I need the lines below from the one with "mano (blanco) (6th" down to the one with "(rosa) (2nd from left in" reproduced exactly, both ends included, and nothing else.
# # # # # # #
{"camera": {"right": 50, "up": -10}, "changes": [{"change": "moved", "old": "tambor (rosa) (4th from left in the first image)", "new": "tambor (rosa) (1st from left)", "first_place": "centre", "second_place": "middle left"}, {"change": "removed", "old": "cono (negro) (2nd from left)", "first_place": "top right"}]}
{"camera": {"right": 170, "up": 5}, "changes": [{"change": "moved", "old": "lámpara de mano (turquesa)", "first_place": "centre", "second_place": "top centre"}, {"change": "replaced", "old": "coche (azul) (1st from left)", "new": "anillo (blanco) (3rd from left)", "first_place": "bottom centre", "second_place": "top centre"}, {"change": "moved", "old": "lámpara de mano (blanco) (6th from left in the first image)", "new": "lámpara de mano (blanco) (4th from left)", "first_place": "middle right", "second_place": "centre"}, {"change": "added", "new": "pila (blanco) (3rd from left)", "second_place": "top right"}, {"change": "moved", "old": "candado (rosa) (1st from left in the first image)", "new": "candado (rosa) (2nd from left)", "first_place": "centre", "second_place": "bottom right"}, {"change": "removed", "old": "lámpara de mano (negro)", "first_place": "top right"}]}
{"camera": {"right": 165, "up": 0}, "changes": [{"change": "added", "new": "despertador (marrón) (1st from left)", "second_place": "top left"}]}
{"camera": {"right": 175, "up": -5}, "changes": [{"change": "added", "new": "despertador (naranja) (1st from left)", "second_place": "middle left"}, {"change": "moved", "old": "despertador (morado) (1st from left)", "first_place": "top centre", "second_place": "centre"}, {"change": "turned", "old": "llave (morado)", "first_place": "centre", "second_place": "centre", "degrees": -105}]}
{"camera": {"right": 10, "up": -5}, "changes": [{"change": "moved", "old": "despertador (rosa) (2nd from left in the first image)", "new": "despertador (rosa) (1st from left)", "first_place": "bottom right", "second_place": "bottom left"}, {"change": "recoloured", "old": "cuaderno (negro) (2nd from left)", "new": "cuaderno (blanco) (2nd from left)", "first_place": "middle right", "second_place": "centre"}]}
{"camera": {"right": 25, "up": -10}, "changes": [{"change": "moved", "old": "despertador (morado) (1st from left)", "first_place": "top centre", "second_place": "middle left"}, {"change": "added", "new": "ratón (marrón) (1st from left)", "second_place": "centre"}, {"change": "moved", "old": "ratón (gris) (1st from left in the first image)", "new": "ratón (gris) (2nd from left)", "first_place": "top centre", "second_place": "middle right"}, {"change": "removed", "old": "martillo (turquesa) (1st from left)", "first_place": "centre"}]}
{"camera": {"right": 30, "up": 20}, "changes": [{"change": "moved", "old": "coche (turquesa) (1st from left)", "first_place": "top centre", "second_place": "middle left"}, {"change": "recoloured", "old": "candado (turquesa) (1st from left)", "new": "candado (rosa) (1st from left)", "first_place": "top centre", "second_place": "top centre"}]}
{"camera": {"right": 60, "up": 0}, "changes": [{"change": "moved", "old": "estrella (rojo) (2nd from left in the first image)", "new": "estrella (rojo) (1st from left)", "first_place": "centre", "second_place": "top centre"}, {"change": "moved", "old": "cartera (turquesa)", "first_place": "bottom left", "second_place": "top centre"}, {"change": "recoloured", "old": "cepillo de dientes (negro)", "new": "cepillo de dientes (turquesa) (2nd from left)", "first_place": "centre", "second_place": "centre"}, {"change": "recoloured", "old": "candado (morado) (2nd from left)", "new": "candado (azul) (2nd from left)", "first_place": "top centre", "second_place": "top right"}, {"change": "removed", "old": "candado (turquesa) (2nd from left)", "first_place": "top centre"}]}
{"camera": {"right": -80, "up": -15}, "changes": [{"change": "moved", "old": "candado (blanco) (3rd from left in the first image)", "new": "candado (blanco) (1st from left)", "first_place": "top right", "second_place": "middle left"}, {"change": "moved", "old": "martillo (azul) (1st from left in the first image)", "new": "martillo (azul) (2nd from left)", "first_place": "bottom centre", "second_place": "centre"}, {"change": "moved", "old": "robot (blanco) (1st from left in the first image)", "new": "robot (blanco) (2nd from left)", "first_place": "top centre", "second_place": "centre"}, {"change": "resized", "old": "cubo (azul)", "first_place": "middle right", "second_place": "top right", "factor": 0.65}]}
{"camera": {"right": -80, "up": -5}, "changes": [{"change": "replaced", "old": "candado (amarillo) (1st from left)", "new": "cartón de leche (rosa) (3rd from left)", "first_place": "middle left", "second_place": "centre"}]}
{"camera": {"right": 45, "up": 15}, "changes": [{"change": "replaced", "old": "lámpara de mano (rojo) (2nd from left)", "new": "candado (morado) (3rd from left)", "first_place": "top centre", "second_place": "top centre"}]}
# # # # # # #
Output of the task:
{"camera": {"right": 170, "up": 5}, "changes": [{"change": "moved", "old": "lámpara de mano (turquesa)", "first_place": "centre", "second_place": "top centre"}, {"change": "replaced", "old": "coche (azul) (1st from left)", "new": "anillo (blanco) (3rd from left)", "first_place": "bottom centre", "second_place": "top centre"}, {"change": "moved", "old": "lámpara de mano (blanco) (6th from left in the first image)", "new": "lámpara de mano (blanco) (4th from left)", "first_place": "middle right", "second_place": "centre"}, {"change": "added", "new": "pila (blanco) (3rd from left)", "second_place": "top right"}, {"change": "moved", "old": "candado (rosa) (1st from left in the first image)", "new": "candado (rosa) (2nd from left)", "first_place": "centre", "second_place": "bottom right"}, {"change": "removed", "old": "lámpara de mano (negro)", "first_place": "top right"}]}
{"camera": {"right": 165, "up": 0}, "changes": [{"change": "added", "new": "despertador (marrón) (1st from left)", "second_place": "top left"}]}
{"camera": {"right": 175, "up": -5}, "changes": [{"change": "added", "new": "despertador (naranja) (1st from left)", "second_place": "middle left"}, {"change": "moved", "old": "despertador (morado) (1st from left)", "first_place": "top centre", "second_place": "centre"}, {"change": "turned", "old": "llave (morado)", "first_place": "centre", "second_place": "centre", "degrees": -105}]}
{"camera": {"right": 10, "up": -5}, "changes": [{"change": "moved", "old": "despertador (rosa) (2nd from left in the first image)", "new": "despertador (rosa) (1st from left)", "first_place": "bottom right", "second_place": "bottom left"}, {"change": "recoloured", "old": "cuaderno (negro) (2nd from left)", "new": "cuaderno (blanco) (2nd from left)", "first_place": "middle right", "second_place": "centre"}]}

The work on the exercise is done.